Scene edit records
· · · · ·

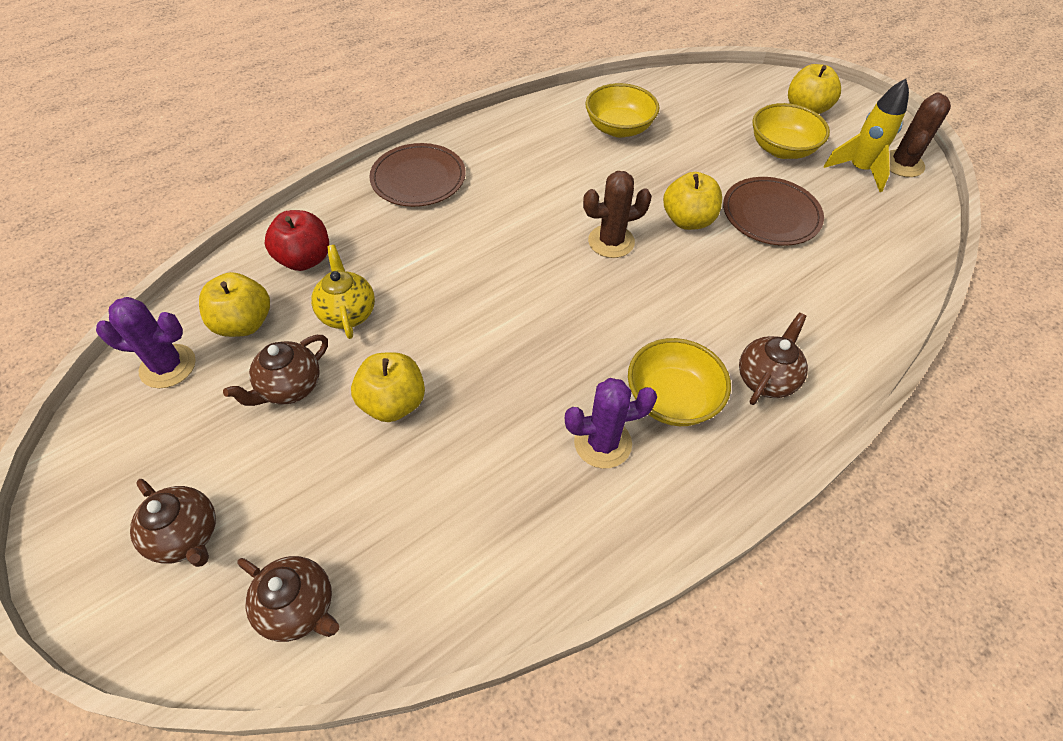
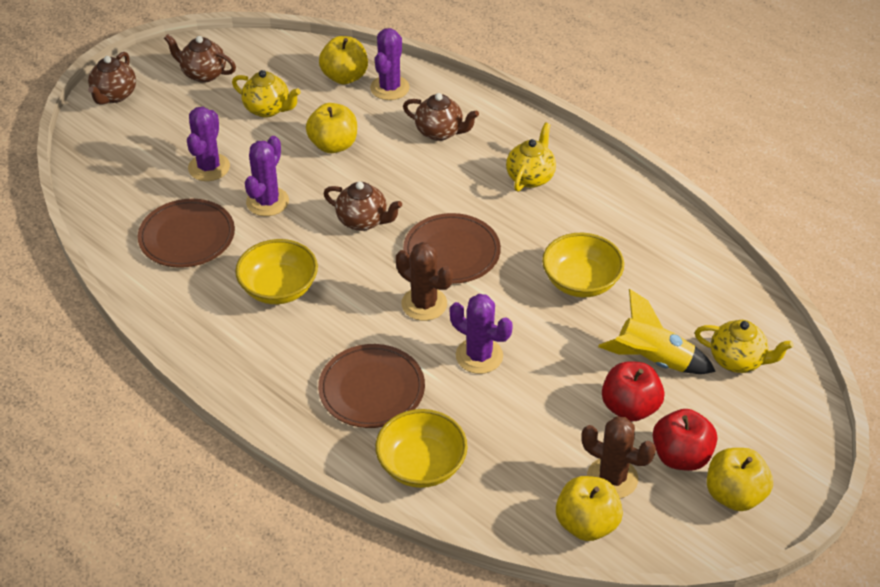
brown plate: 2 -> 3
purple cactus: 2 -> 4
red apple: 1 -> 2
yellow teapot: 1 -> 3

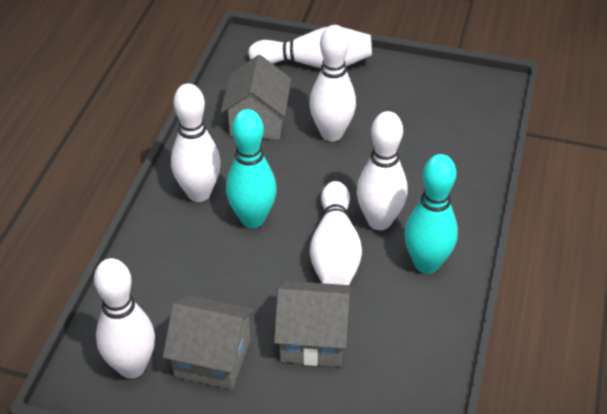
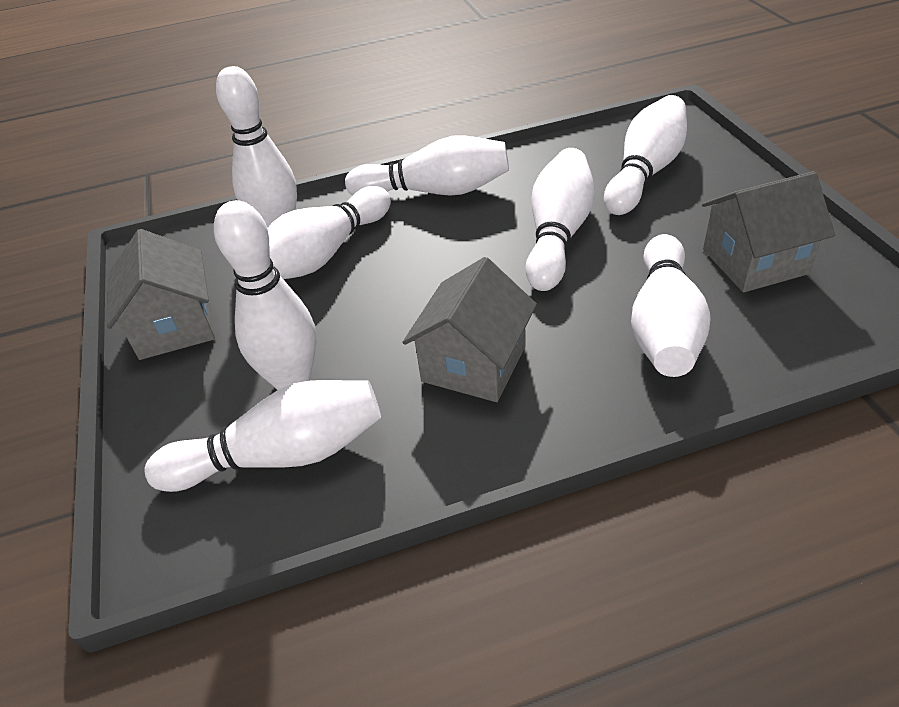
turquoise bowling pin: 2 -> 0
white bowling pin: 6 -> 8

· · · · ·

Exactly the lines from the one containing "purple cactus: 2 -> 4" to the end of the records above, both end lines included, are to be printed, and no pictures with them.

> RESULT FOR THIS TASK:
purple cactus: 2 -> 4
red apple: 1 -> 2
yellow teapot: 1 -> 3

turquoise bowling pin: 2 -> 0
white bowling pin: 6 -> 8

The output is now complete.